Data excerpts
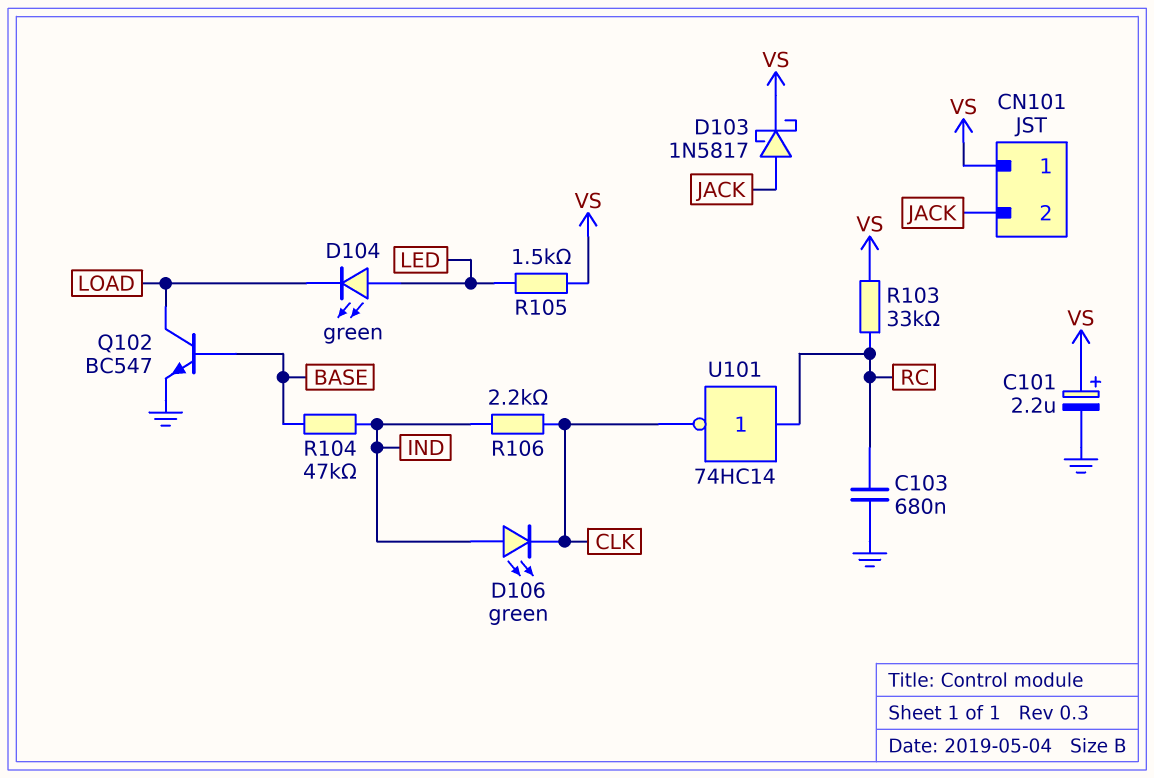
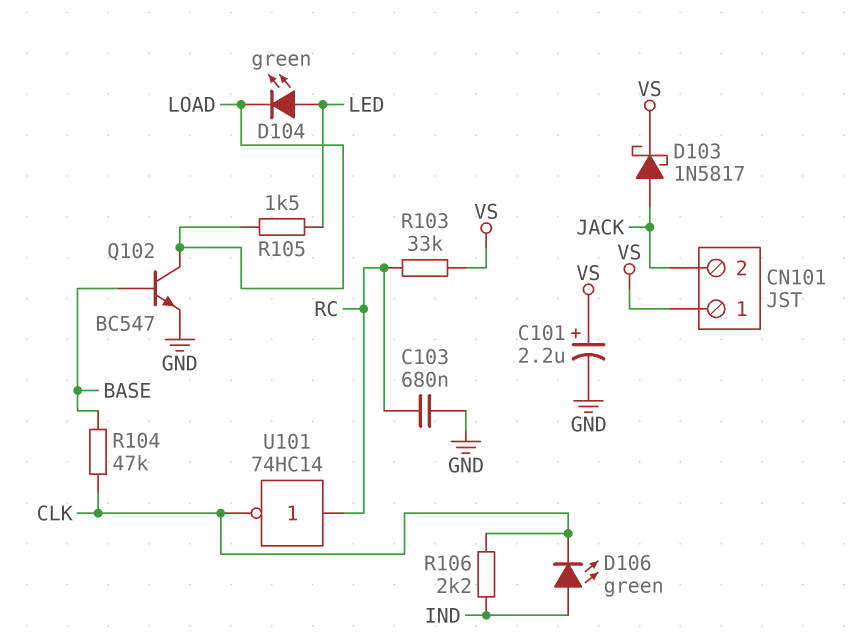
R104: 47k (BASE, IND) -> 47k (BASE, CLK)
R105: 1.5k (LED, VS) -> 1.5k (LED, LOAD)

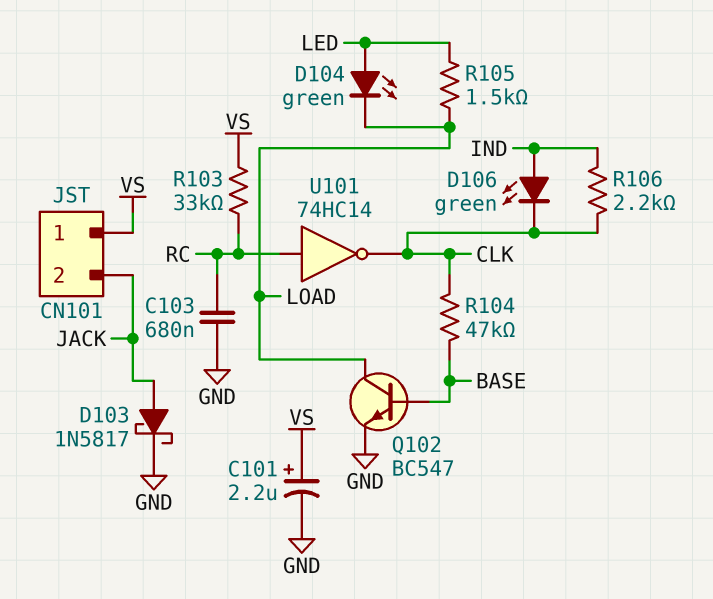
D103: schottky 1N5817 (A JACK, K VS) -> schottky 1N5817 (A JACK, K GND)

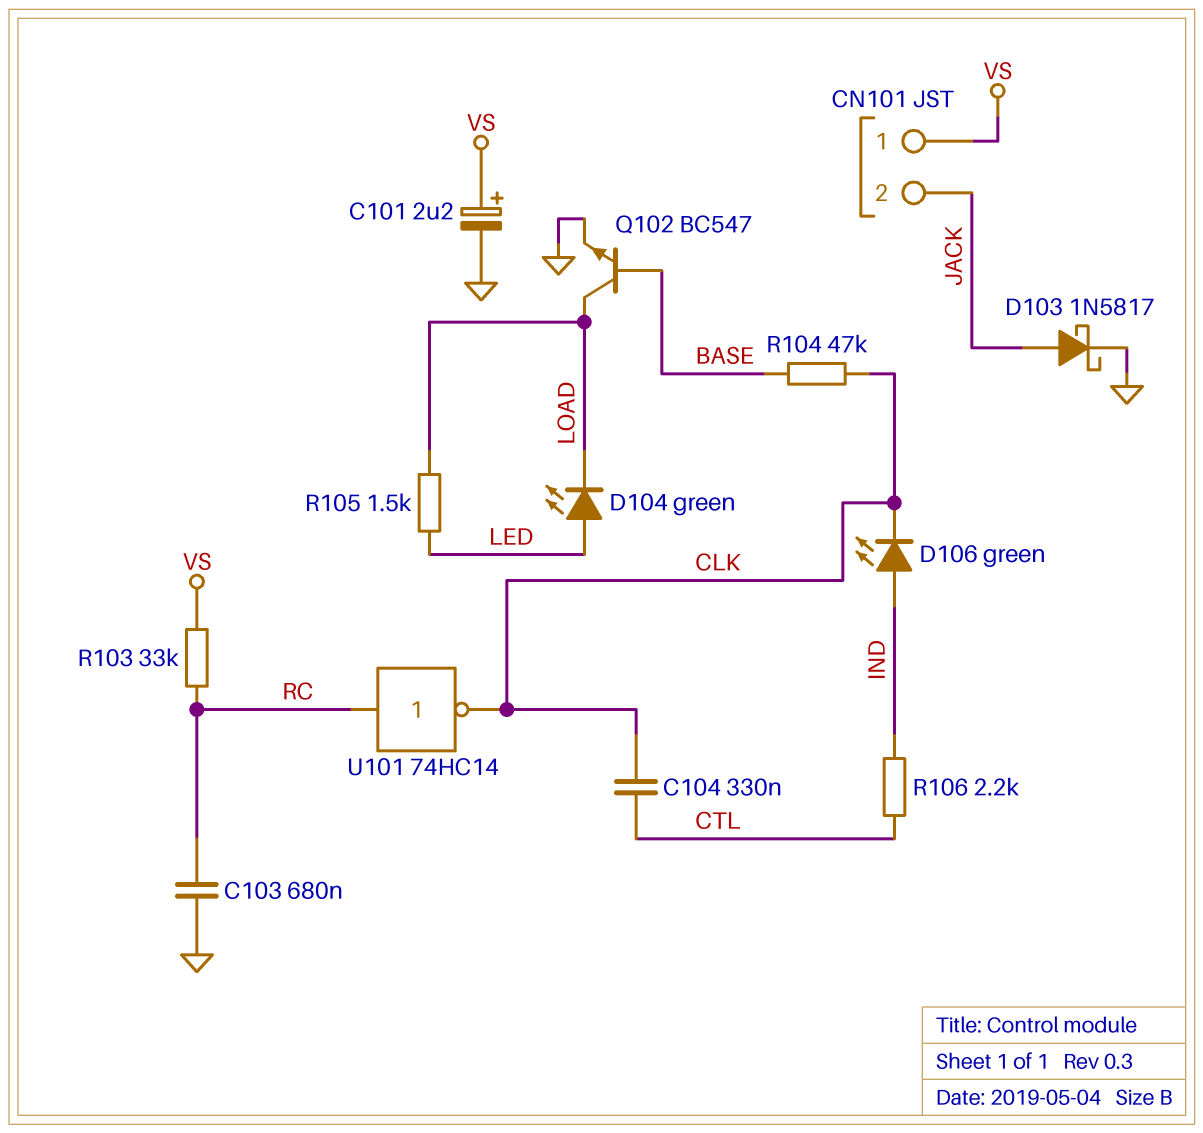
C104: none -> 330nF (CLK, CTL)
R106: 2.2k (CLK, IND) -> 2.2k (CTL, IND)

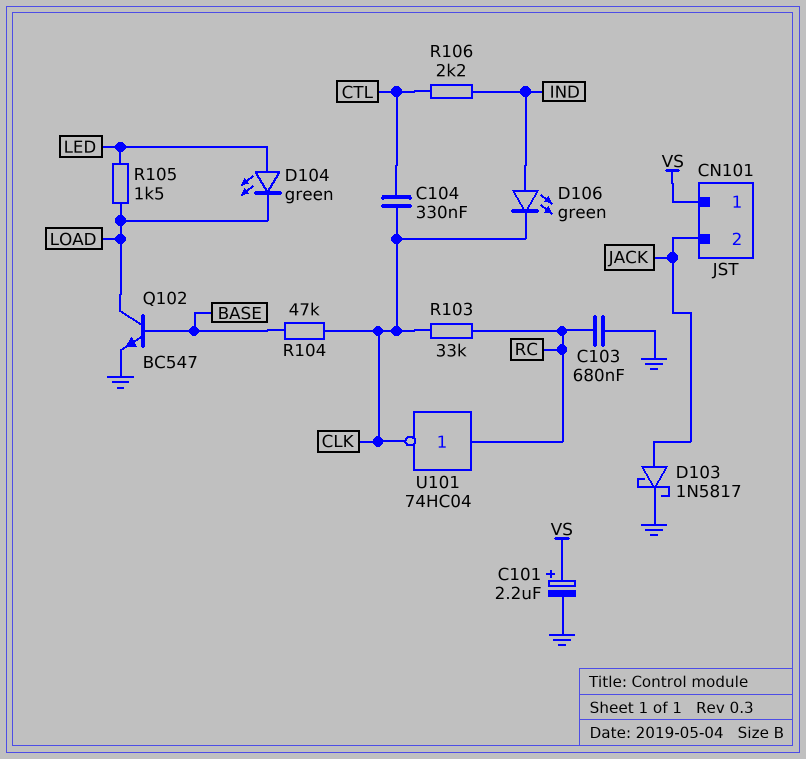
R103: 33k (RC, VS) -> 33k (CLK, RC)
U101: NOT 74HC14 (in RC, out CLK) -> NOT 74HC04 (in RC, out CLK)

### WORK ORDER
Copy exactly the lines that begin with the one containing "R103: 33k (RC, VS) -> 33k (CLK, RC)" and continue to the end of the records, both included, and nothing more.

### ANSWER BOX
R103: 33k (RC, VS) -> 33k (CLK, RC)
U101: NOT 74HC14 (in RC, out CLK) -> NOT 74HC04 (in RC, out CLK)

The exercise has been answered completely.